• **Data extract**:
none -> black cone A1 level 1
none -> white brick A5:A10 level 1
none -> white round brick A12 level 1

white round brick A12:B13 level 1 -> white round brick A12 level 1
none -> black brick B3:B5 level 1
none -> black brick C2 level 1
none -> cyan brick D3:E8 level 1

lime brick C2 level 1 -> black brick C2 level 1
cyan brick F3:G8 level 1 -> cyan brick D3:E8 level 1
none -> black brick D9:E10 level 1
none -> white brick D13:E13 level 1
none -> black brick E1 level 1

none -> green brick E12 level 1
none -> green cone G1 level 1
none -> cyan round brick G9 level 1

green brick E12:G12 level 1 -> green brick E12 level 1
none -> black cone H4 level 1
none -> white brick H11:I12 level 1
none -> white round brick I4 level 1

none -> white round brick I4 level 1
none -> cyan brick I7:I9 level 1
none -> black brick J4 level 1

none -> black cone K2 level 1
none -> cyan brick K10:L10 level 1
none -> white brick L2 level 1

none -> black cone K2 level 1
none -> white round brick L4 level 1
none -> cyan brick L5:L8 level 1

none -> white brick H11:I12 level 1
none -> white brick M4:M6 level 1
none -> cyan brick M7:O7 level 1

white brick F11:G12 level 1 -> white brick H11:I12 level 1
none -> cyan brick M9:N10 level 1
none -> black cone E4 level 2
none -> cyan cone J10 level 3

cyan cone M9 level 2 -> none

• **Work request**:
Write out exactly the lines that begin at the one containing "none -> black cone E4 level 2" and continue through the last line of the data, and only those.

• **Written reply**:
none -> black cone E4 level 2
none -> cyan cone J10 level 3

cyan cone M9 level 2 -> none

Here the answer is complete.